=== Section Start ===

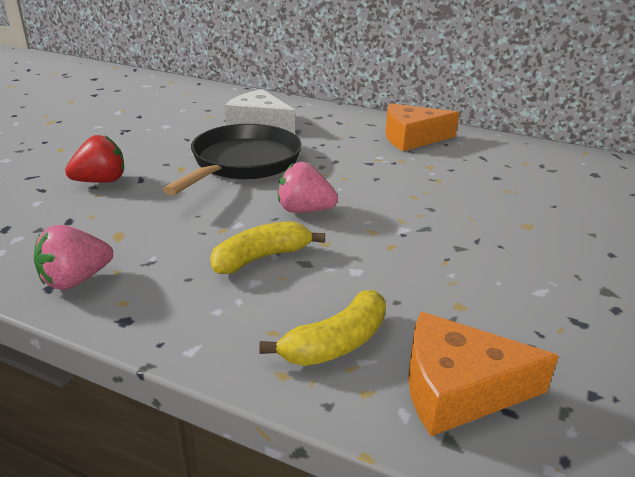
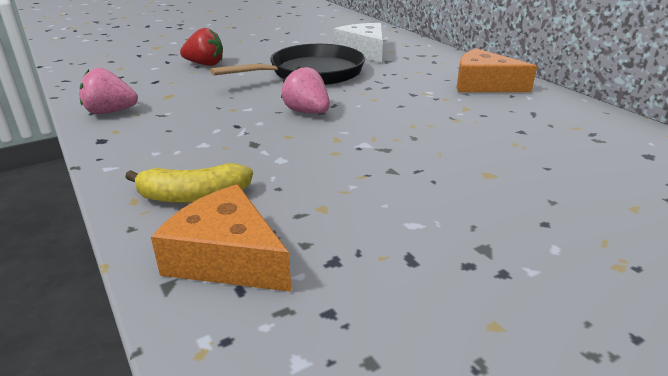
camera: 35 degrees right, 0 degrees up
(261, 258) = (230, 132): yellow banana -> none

=== Section End ===
=== Section Start ===

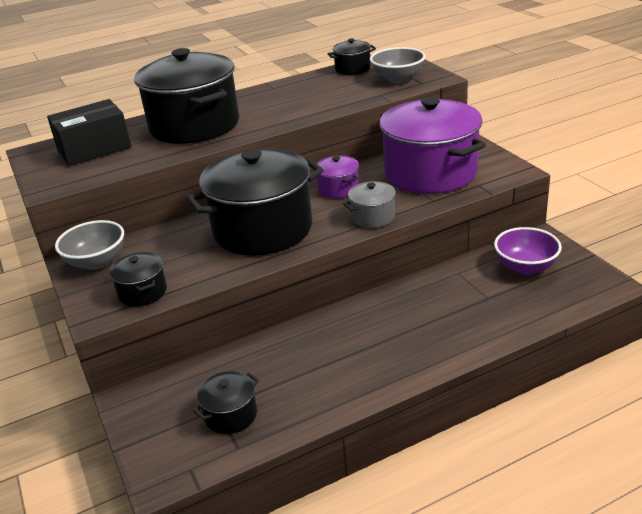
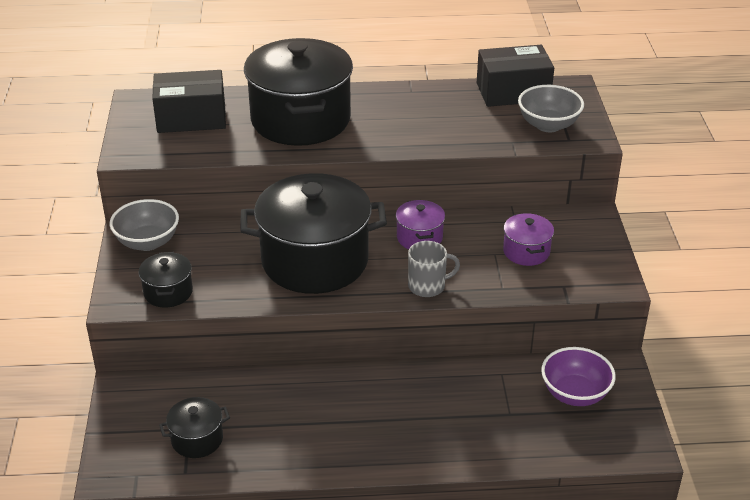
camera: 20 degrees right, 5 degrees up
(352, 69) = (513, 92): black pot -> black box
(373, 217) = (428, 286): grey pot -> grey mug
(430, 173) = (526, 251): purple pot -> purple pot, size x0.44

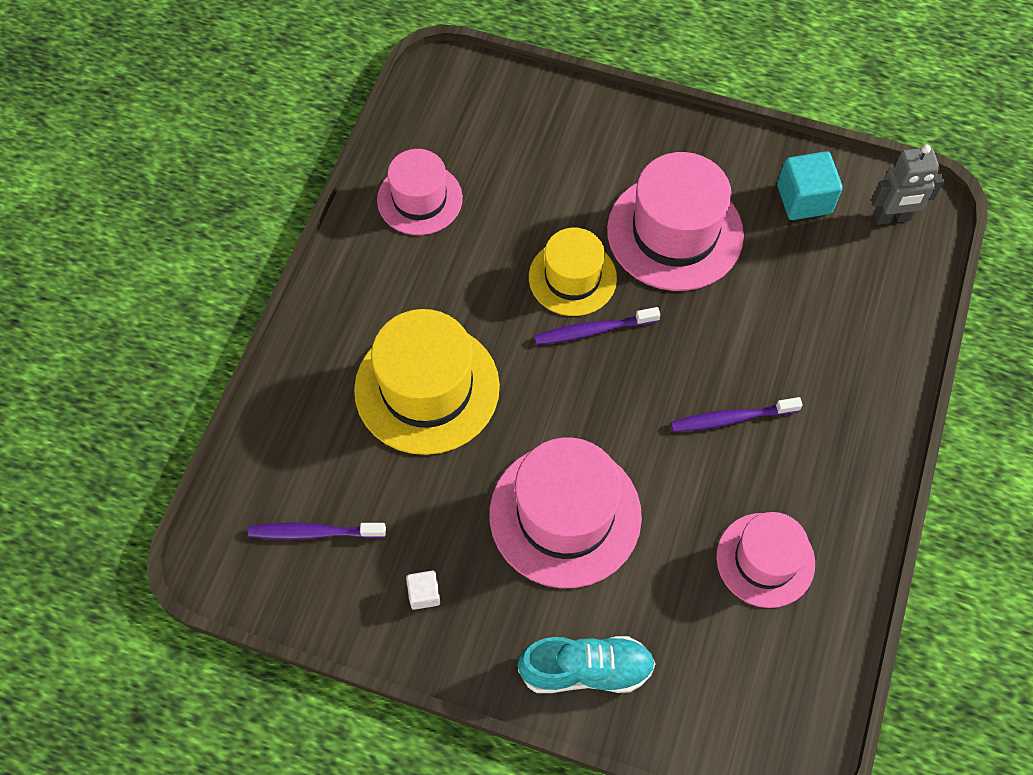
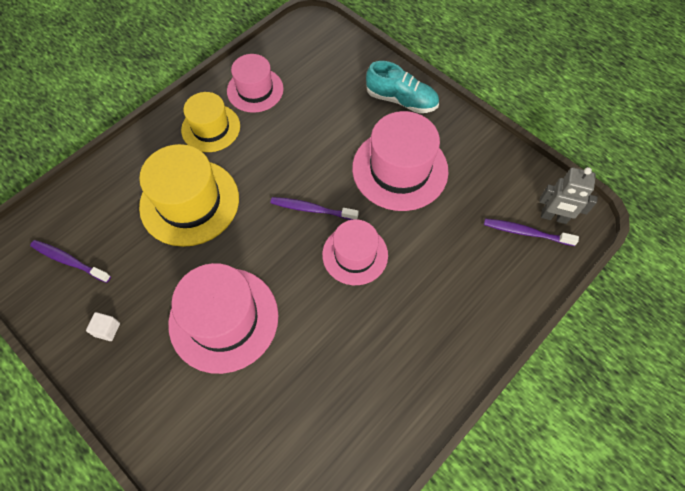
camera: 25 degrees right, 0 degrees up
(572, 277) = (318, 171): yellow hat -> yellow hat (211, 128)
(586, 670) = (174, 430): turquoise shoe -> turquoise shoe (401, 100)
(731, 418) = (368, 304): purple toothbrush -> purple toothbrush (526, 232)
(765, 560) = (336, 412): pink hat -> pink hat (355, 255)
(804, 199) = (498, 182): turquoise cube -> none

=== Section End ===

Your assignment
In the entries above, which lines run from the one with "(373, 217) = (428, 286): grey pot -> grey mug" up to and including the one with "(731, 418) = (368, 304): purple"? Write them out exactly, without the pictures.

Expected answer
(373, 217) = (428, 286): grey pot -> grey mug
(430, 173) = (526, 251): purple pot -> purple pot, size x0.44

camera: 25 degrees right, 0 degrees up
(572, 277) = (318, 171): yellow hat -> yellow hat (211, 128)
(586, 670) = (174, 430): turquoise shoe -> turquoise shoe (401, 100)
(731, 418) = (368, 304): purple toothbrush -> purple toothbrush (526, 232)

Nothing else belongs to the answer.